● **Data entries**:
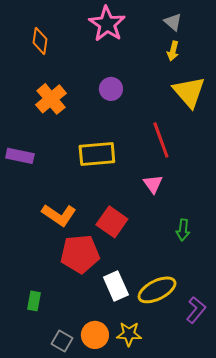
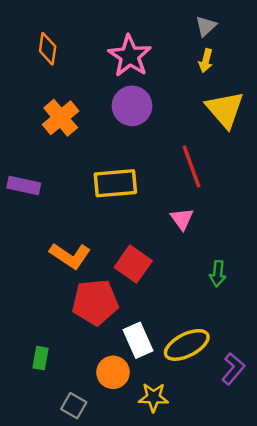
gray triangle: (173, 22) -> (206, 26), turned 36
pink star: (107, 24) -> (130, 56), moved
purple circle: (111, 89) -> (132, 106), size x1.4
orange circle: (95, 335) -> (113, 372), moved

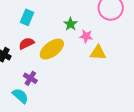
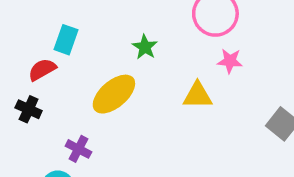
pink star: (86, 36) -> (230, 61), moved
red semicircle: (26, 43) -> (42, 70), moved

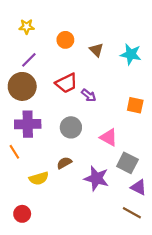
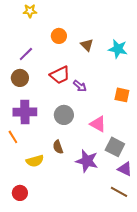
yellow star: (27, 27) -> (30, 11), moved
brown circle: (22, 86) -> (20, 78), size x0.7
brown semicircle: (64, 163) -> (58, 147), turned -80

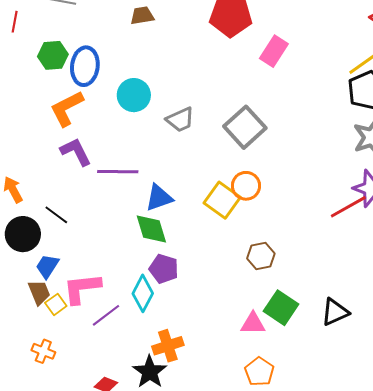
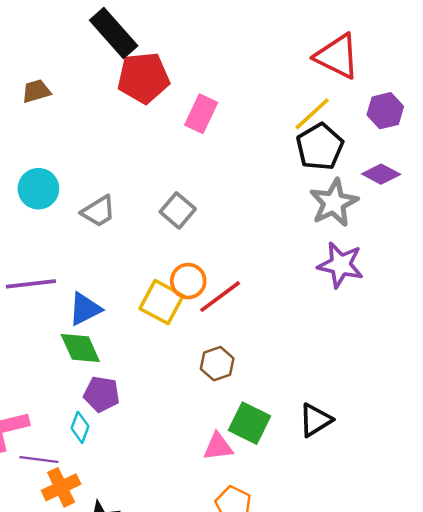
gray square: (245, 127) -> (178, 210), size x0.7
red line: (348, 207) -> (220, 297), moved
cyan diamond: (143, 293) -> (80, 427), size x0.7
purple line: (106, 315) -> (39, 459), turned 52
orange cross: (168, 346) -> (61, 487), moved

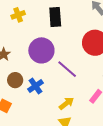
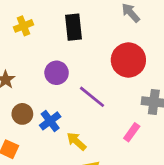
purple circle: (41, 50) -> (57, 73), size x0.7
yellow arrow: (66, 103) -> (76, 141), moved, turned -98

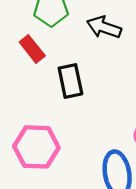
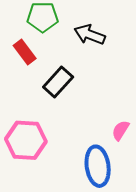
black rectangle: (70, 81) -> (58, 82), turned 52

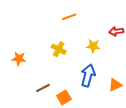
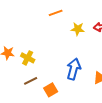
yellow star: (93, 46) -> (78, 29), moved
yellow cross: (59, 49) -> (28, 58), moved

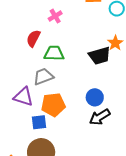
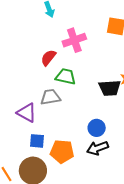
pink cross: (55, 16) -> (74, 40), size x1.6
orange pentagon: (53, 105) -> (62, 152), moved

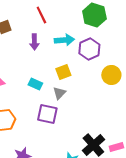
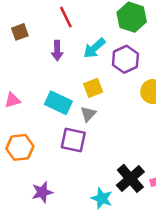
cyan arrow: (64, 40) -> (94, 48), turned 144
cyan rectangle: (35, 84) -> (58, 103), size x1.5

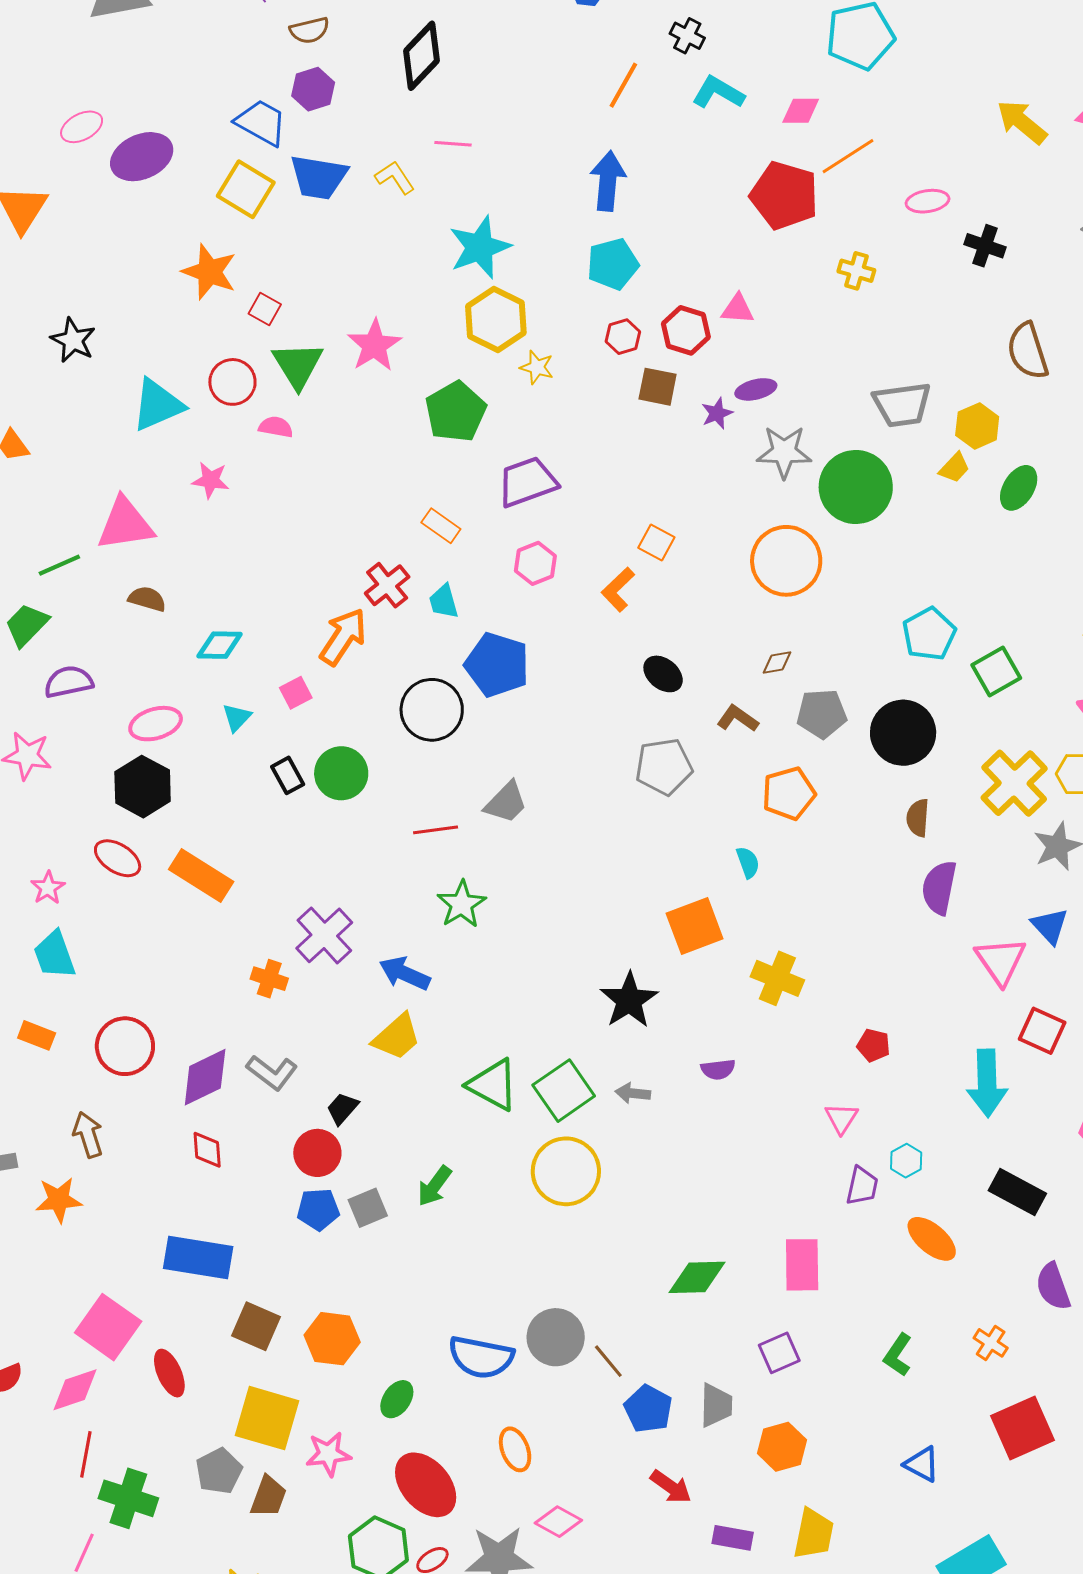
...
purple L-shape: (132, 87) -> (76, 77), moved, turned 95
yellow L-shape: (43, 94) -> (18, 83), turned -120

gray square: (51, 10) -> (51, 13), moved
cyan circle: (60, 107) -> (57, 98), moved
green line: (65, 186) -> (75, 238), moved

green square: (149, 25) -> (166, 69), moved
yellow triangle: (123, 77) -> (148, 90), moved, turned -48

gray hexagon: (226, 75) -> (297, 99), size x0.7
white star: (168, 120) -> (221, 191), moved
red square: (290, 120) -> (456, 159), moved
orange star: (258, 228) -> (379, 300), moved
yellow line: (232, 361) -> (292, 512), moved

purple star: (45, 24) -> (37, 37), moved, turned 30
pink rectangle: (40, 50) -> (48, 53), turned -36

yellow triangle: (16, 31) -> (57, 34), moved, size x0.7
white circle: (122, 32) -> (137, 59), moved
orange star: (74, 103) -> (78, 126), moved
==
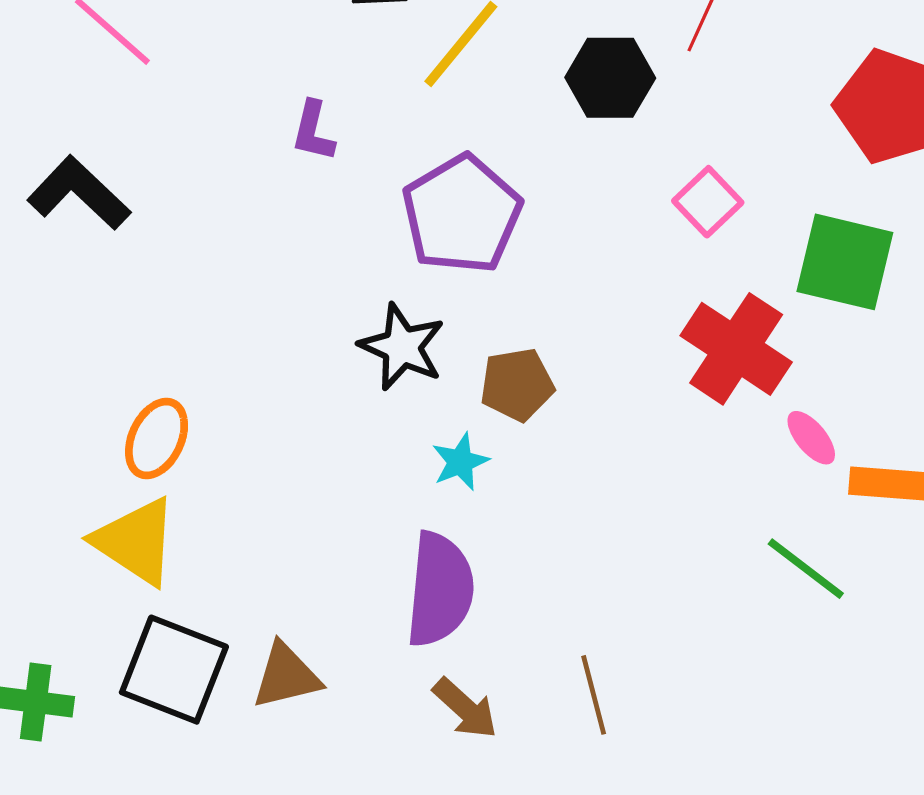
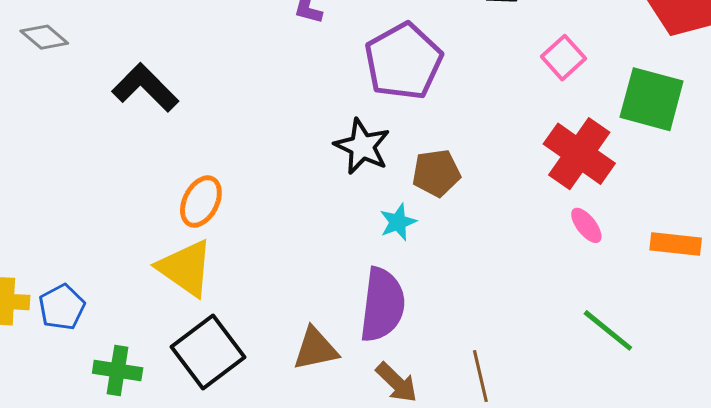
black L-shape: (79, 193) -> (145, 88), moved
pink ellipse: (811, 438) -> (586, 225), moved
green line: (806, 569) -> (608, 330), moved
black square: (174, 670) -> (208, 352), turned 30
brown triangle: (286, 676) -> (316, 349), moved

● **Problem to work on**:
Only the count should be given: the number of lines in the entries above containing the word "gray".

● **Completed task**:
4